- [What is being asked]
Every line from the one holding "red trophy: 4 -> 3" to the end of the entries should be repeated exactly, with the pictures left out.

- [Dataset excerpts]
[Start of Attachment]

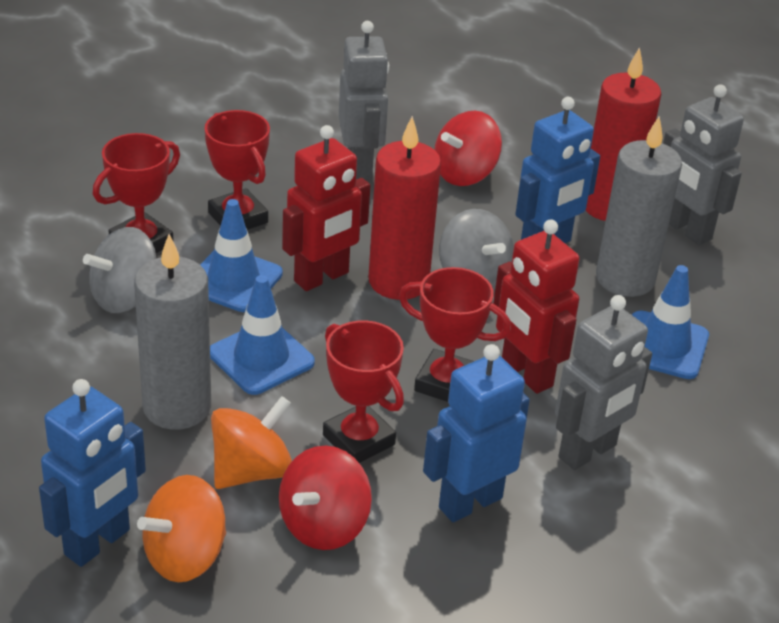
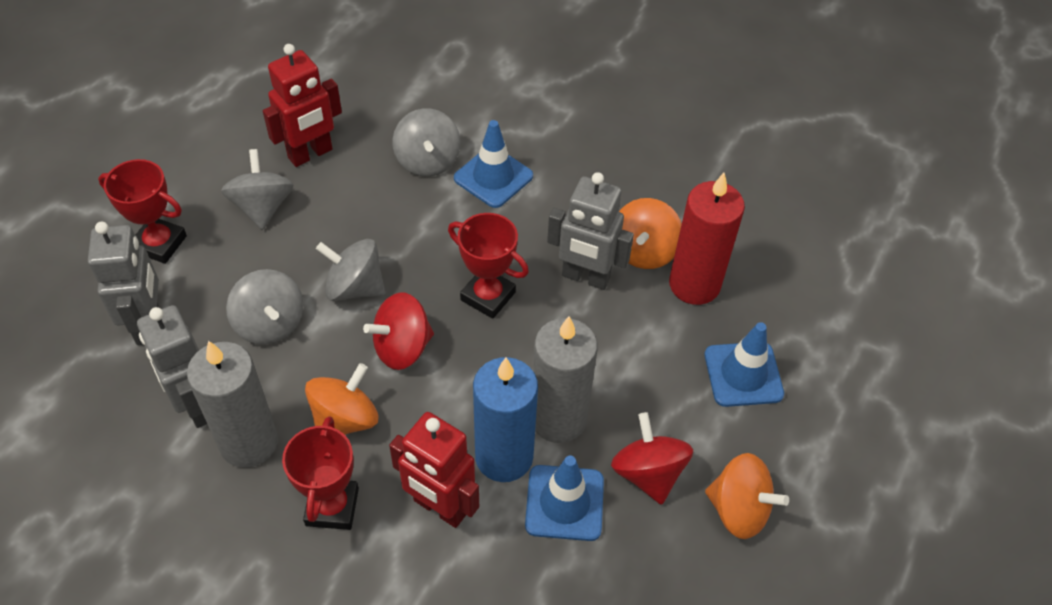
blue candle: 0 -> 1
blue robot: 3 -> 0
grey spinning top: 2 -> 4
orange spinning top: 2 -> 3
red candle: 2 -> 1
red trophy: 4 -> 3

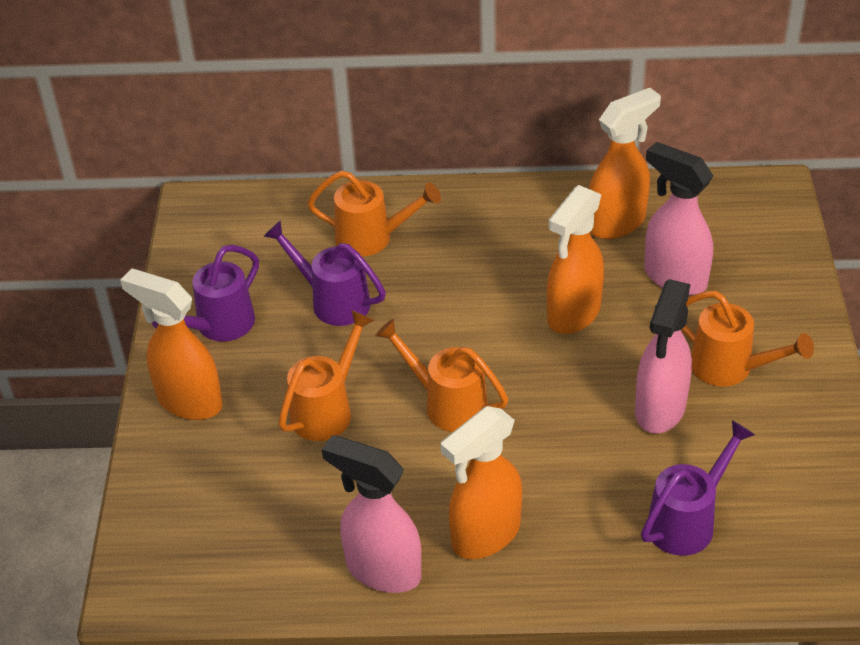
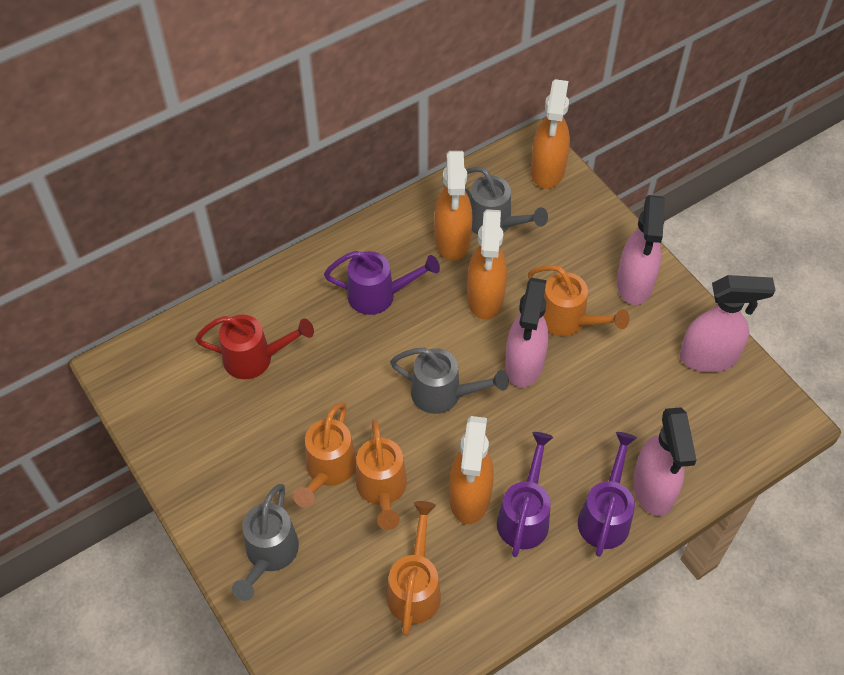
grey watering can: 0 -> 3
pink spray bottle: 3 -> 4
red watering can: 0 -> 1

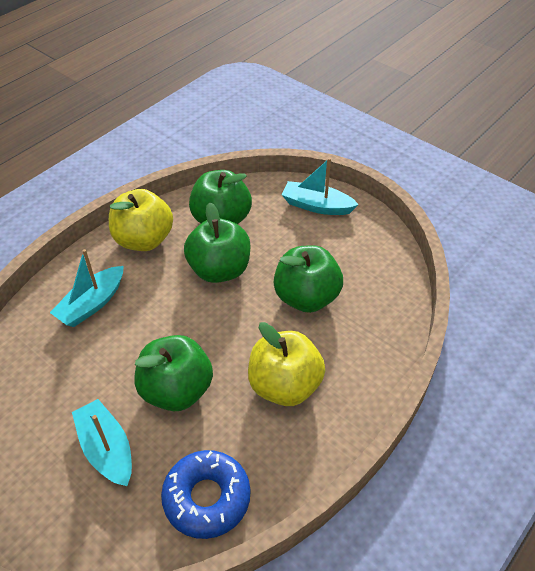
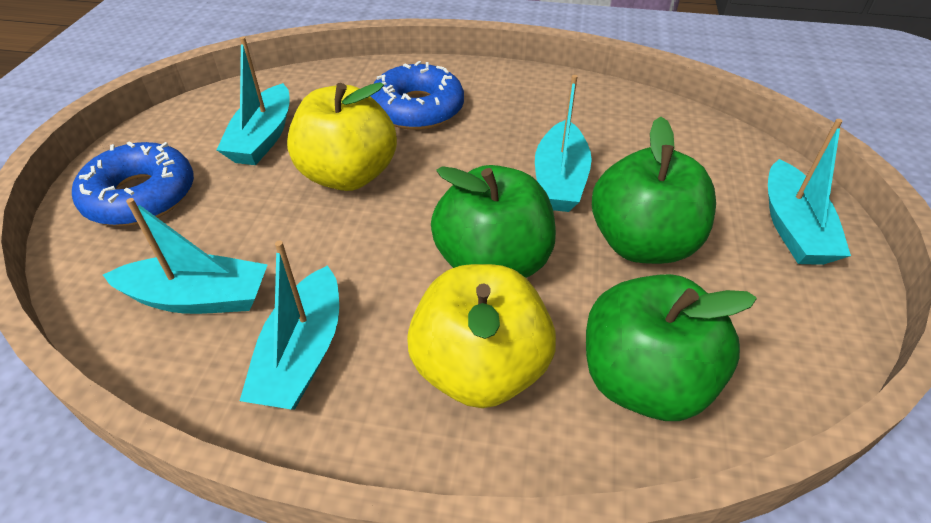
blue donut: 1 -> 2
green apple: 4 -> 3
turquoise boat: 3 -> 5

[End of Attachment]

- [Answer box]
red trophy: 4 -> 3

grey watering can: 0 -> 3
pink spray bottle: 3 -> 4
red watering can: 0 -> 1

blue donut: 1 -> 2
green apple: 4 -> 3
turquoise boat: 3 -> 5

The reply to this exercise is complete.